Task instructions =
This exercise calls for every record to be set down again, exactly and in full.

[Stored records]
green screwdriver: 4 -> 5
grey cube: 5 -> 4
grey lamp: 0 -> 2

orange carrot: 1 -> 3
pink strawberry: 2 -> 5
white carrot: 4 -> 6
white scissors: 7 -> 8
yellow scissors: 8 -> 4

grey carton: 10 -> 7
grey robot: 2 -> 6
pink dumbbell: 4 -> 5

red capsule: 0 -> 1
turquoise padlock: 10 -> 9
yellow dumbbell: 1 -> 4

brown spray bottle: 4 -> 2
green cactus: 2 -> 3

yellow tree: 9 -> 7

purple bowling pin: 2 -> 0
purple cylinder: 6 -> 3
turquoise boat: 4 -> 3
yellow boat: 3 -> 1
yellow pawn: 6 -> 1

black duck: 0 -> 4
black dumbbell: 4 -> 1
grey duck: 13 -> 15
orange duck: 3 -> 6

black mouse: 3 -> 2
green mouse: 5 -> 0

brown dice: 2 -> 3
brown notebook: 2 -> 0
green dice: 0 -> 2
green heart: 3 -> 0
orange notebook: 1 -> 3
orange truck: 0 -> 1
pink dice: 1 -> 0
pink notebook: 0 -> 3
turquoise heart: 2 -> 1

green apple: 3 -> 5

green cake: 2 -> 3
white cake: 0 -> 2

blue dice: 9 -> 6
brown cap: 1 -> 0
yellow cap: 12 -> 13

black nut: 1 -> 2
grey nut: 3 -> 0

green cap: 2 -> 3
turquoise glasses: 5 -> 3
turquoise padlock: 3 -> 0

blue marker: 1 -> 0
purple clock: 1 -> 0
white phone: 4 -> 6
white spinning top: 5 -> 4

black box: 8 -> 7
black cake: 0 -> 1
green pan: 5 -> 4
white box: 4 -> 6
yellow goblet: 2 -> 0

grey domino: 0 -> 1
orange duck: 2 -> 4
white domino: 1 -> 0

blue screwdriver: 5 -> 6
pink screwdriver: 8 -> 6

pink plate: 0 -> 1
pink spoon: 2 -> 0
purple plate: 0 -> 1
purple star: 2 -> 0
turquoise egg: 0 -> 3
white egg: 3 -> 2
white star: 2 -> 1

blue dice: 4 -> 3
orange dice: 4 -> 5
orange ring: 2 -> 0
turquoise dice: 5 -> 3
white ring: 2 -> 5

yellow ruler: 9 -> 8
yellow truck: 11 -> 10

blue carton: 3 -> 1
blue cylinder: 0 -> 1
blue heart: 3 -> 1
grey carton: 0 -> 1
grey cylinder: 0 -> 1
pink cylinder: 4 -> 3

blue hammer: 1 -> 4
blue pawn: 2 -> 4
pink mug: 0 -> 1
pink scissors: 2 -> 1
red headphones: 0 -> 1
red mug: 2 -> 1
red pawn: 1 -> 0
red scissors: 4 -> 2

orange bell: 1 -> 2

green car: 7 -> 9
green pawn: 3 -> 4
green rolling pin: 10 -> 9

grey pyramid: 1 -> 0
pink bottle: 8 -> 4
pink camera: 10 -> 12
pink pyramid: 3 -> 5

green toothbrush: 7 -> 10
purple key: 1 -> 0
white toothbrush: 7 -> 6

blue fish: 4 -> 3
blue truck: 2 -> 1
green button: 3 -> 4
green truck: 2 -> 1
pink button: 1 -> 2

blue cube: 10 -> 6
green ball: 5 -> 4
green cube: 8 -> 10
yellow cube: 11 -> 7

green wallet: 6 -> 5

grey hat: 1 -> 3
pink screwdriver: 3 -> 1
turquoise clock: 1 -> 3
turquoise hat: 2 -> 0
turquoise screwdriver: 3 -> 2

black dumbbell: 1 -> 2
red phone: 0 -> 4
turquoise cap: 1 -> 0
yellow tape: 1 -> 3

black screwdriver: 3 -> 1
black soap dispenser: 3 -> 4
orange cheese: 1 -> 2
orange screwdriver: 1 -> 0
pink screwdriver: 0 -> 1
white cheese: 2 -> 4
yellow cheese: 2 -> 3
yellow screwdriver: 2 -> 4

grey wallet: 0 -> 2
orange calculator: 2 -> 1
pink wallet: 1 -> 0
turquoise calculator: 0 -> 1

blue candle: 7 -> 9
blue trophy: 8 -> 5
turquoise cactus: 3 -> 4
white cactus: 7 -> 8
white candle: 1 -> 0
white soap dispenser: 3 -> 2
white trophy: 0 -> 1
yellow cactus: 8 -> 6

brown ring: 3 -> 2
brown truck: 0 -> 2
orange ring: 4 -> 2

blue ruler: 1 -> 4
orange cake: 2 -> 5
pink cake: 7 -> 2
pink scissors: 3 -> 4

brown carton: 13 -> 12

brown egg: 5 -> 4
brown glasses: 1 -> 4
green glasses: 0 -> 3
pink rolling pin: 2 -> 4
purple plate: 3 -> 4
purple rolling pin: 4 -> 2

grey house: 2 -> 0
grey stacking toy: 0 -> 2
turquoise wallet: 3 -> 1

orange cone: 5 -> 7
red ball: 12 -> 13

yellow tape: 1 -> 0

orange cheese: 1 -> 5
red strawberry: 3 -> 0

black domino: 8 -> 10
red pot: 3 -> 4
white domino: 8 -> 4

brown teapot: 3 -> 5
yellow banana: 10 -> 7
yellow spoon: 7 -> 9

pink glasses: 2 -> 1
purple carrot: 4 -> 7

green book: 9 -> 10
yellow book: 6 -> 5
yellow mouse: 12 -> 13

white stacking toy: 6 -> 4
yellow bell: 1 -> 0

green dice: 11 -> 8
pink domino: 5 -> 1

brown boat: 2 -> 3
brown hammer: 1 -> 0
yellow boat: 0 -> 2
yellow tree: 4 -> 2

Answer below =
green screwdriver: 4 -> 5
grey cube: 5 -> 4
grey lamp: 0 -> 2

orange carrot: 1 -> 3
pink strawberry: 2 -> 5
white carrot: 4 -> 6
white scissors: 7 -> 8
yellow scissors: 8 -> 4

grey carton: 10 -> 7
grey robot: 2 -> 6
pink dumbbell: 4 -> 5

red capsule: 0 -> 1
turquoise padlock: 10 -> 9
yellow dumbbell: 1 -> 4

brown spray bottle: 4 -> 2
green cactus: 2 -> 3

yellow tree: 9 -> 7

purple bowling pin: 2 -> 0
purple cylinder: 6 -> 3
turquoise boat: 4 -> 3
yellow boat: 3 -> 1
yellow pawn: 6 -> 1

black duck: 0 -> 4
black dumbbell: 4 -> 1
grey duck: 13 -> 15
orange duck: 3 -> 6

black mouse: 3 -> 2
green mouse: 5 -> 0

brown dice: 2 -> 3
brown notebook: 2 -> 0
green dice: 0 -> 2
green heart: 3 -> 0
orange notebook: 1 -> 3
orange truck: 0 -> 1
pink dice: 1 -> 0
pink notebook: 0 -> 3
turquoise heart: 2 -> 1

green apple: 3 -> 5

green cake: 2 -> 3
white cake: 0 -> 2

blue dice: 9 -> 6
brown cap: 1 -> 0
yellow cap: 12 -> 13

black nut: 1 -> 2
grey nut: 3 -> 0

green cap: 2 -> 3
turquoise glasses: 5 -> 3
turquoise padlock: 3 -> 0

blue marker: 1 -> 0
purple clock: 1 -> 0
white phone: 4 -> 6
white spinning top: 5 -> 4

black box: 8 -> 7
black cake: 0 -> 1
green pan: 5 -> 4
white box: 4 -> 6
yellow goblet: 2 -> 0

grey domino: 0 -> 1
orange duck: 2 -> 4
white domino: 1 -> 0

blue screwdriver: 5 -> 6
pink screwdriver: 8 -> 6

pink plate: 0 -> 1
pink spoon: 2 -> 0
purple plate: 0 -> 1
purple star: 2 -> 0
turquoise egg: 0 -> 3
white egg: 3 -> 2
white star: 2 -> 1

blue dice: 4 -> 3
orange dice: 4 -> 5
orange ring: 2 -> 0
turquoise dice: 5 -> 3
white ring: 2 -> 5

yellow ruler: 9 -> 8
yellow truck: 11 -> 10

blue carton: 3 -> 1
blue cylinder: 0 -> 1
blue heart: 3 -> 1
grey carton: 0 -> 1
grey cylinder: 0 -> 1
pink cylinder: 4 -> 3

blue hammer: 1 -> 4
blue pawn: 2 -> 4
pink mug: 0 -> 1
pink scissors: 2 -> 1
red headphones: 0 -> 1
red mug: 2 -> 1
red pawn: 1 -> 0
red scissors: 4 -> 2

orange bell: 1 -> 2

green car: 7 -> 9
green pawn: 3 -> 4
green rolling pin: 10 -> 9

grey pyramid: 1 -> 0
pink bottle: 8 -> 4
pink camera: 10 -> 12
pink pyramid: 3 -> 5

green toothbrush: 7 -> 10
purple key: 1 -> 0
white toothbrush: 7 -> 6

blue fish: 4 -> 3
blue truck: 2 -> 1
green button: 3 -> 4
green truck: 2 -> 1
pink button: 1 -> 2

blue cube: 10 -> 6
green ball: 5 -> 4
green cube: 8 -> 10
yellow cube: 11 -> 7

green wallet: 6 -> 5

grey hat: 1 -> 3
pink screwdriver: 3 -> 1
turquoise clock: 1 -> 3
turquoise hat: 2 -> 0
turquoise screwdriver: 3 -> 2

black dumbbell: 1 -> 2
red phone: 0 -> 4
turquoise cap: 1 -> 0
yellow tape: 1 -> 3

black screwdriver: 3 -> 1
black soap dispenser: 3 -> 4
orange cheese: 1 -> 2
orange screwdriver: 1 -> 0
pink screwdriver: 0 -> 1
white cheese: 2 -> 4
yellow cheese: 2 -> 3
yellow screwdriver: 2 -> 4

grey wallet: 0 -> 2
orange calculator: 2 -> 1
pink wallet: 1 -> 0
turquoise calculator: 0 -> 1

blue candle: 7 -> 9
blue trophy: 8 -> 5
turquoise cactus: 3 -> 4
white cactus: 7 -> 8
white candle: 1 -> 0
white soap dispenser: 3 -> 2
white trophy: 0 -> 1
yellow cactus: 8 -> 6

brown ring: 3 -> 2
brown truck: 0 -> 2
orange ring: 4 -> 2

blue ruler: 1 -> 4
orange cake: 2 -> 5
pink cake: 7 -> 2
pink scissors: 3 -> 4

brown carton: 13 -> 12

brown egg: 5 -> 4
brown glasses: 1 -> 4
green glasses: 0 -> 3
pink rolling pin: 2 -> 4
purple plate: 3 -> 4
purple rolling pin: 4 -> 2

grey house: 2 -> 0
grey stacking toy: 0 -> 2
turquoise wallet: 3 -> 1

orange cone: 5 -> 7
red ball: 12 -> 13

yellow tape: 1 -> 0

orange cheese: 1 -> 5
red strawberry: 3 -> 0

black domino: 8 -> 10
red pot: 3 -> 4
white domino: 8 -> 4

brown teapot: 3 -> 5
yellow banana: 10 -> 7
yellow spoon: 7 -> 9

pink glasses: 2 -> 1
purple carrot: 4 -> 7

green book: 9 -> 10
yellow book: 6 -> 5
yellow mouse: 12 -> 13

white stacking toy: 6 -> 4
yellow bell: 1 -> 0

green dice: 11 -> 8
pink domino: 5 -> 1

brown boat: 2 -> 3
brown hammer: 1 -> 0
yellow boat: 0 -> 2
yellow tree: 4 -> 2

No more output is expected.